» **What is expected**
Lines before the one holding "U2: NOT 74LS04" are not wanted. Please copy that line and everything after it to the end of the records, exactly, skipping pictures.

» **Records shown**
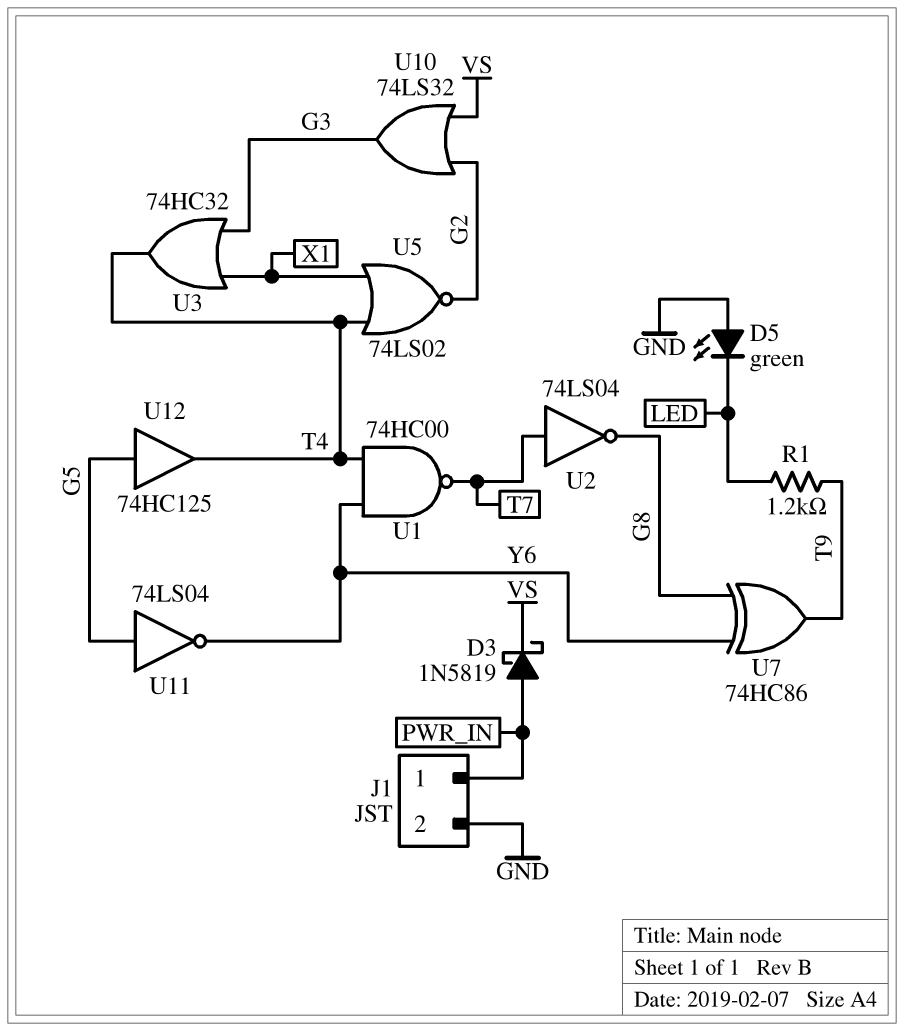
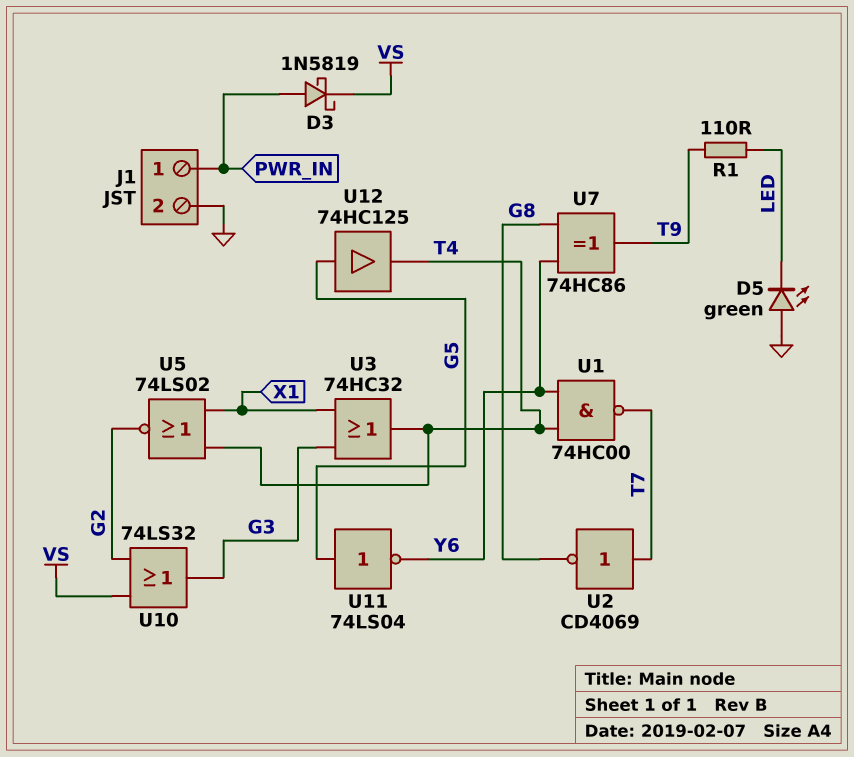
R1: 1.2k (LED, T9) -> 110 (LED, T9)
U2: NOT 74LS04 (in T7, out G8) -> NOT CD4069 (in T7, out G8)

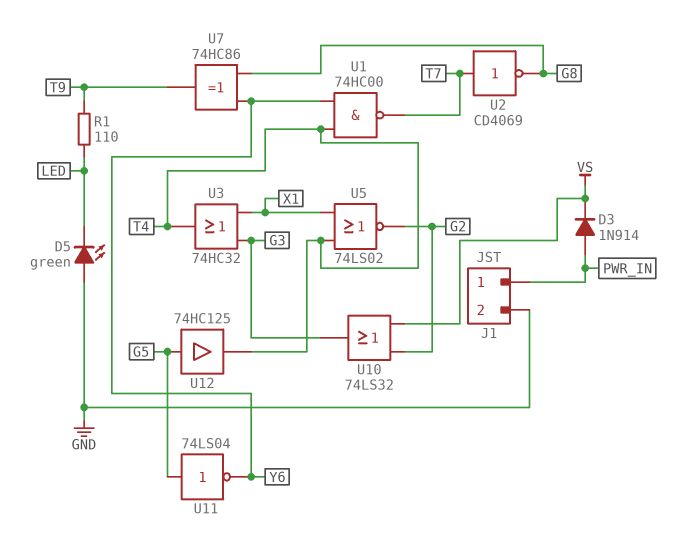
D3: schottky 1N5819 (A PWR_IN, K VS) -> diode 1N914 (A PWR_IN, K VS)

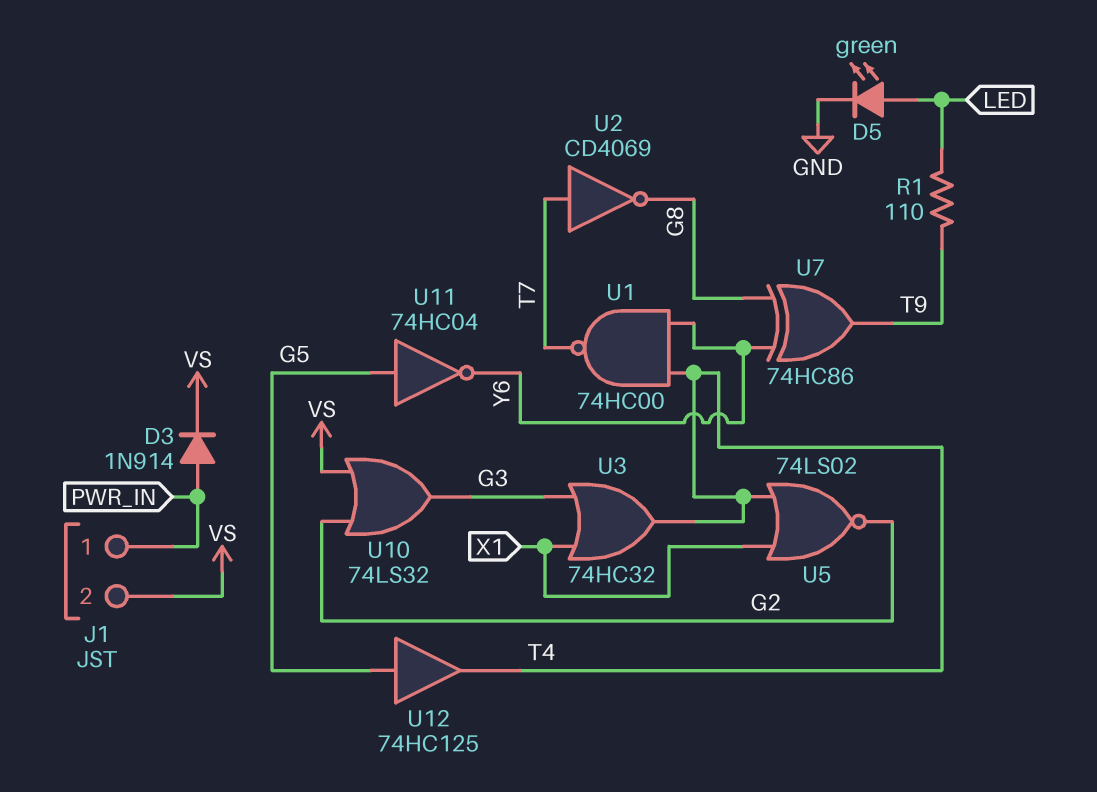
D5: LED green (A GND, K LED) -> LED green (A LED, K GND)
J1 pin 2: GND -> VS
U11: NOT 74LS04 (in G5, out Y6) -> NOT 74HC04 (in G5, out Y6)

» **Answer box**
U2: NOT 74LS04 (in T7, out G8) -> NOT CD4069 (in T7, out G8)

D3: schottky 1N5819 (A PWR_IN, K VS) -> diode 1N914 (A PWR_IN, K VS)

D5: LED green (A GND, K LED) -> LED green (A LED, K GND)
J1 pin 2: GND -> VS
U11: NOT 74LS04 (in G5, out Y6) -> NOT 74HC04 (in G5, out Y6)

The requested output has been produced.